(Stored records)

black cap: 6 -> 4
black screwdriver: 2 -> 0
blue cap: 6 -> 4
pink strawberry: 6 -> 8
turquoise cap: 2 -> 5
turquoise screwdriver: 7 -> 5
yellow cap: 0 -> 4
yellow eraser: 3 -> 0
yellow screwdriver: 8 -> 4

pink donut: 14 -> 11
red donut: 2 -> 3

--

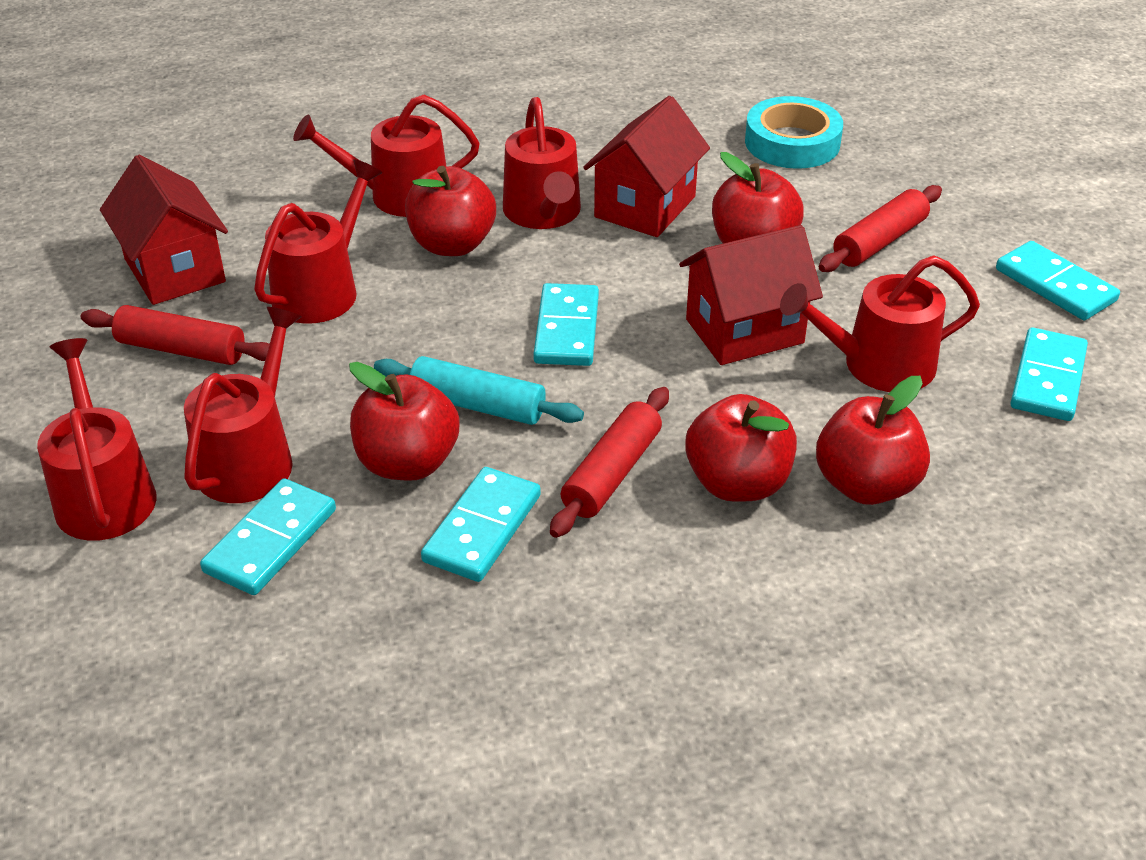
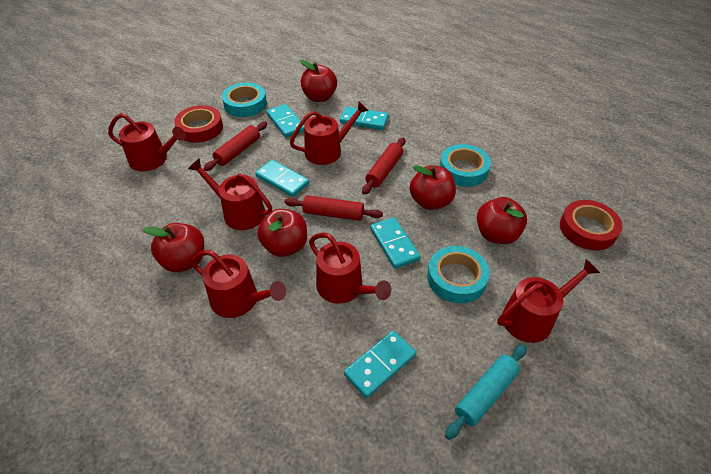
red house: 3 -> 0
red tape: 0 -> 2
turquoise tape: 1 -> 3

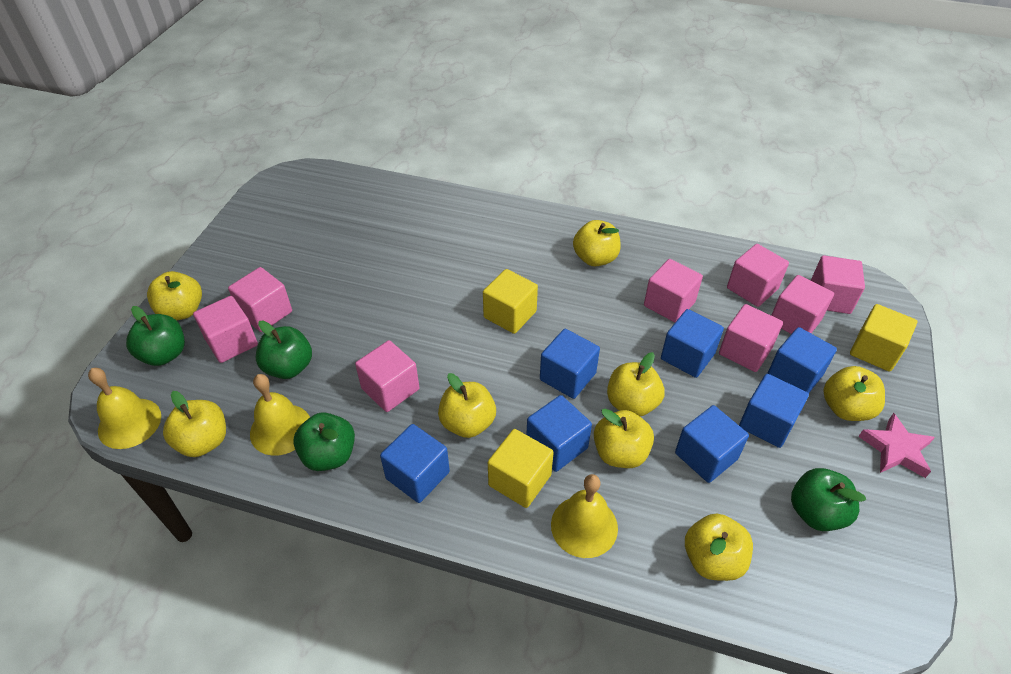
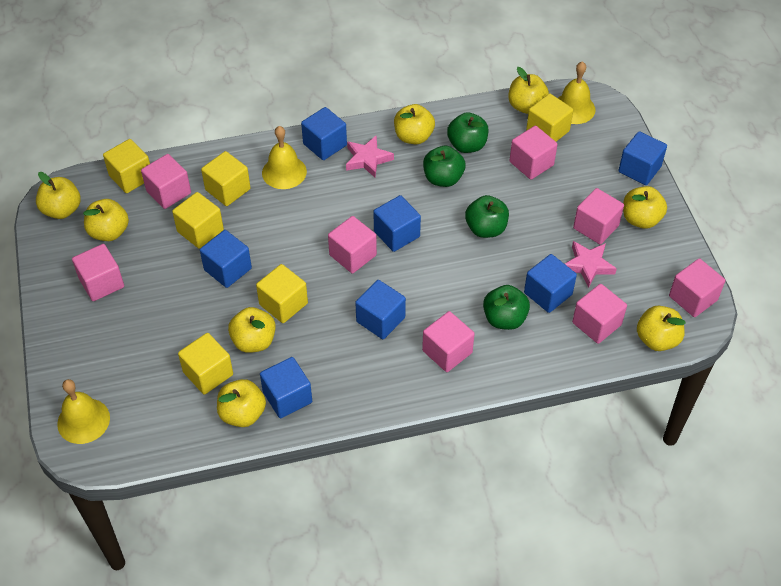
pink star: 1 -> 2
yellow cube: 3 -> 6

## EXERCISE DETAILS
Please reproduce the lines from the line with "black screwdriver: 2 -> 0" to the line with "red donut: 2 -> 3", both ends included, exactly as they appear above.

## RESULT FOR THIS TASK
black screwdriver: 2 -> 0
blue cap: 6 -> 4
pink strawberry: 6 -> 8
turquoise cap: 2 -> 5
turquoise screwdriver: 7 -> 5
yellow cap: 0 -> 4
yellow eraser: 3 -> 0
yellow screwdriver: 8 -> 4

pink donut: 14 -> 11
red donut: 2 -> 3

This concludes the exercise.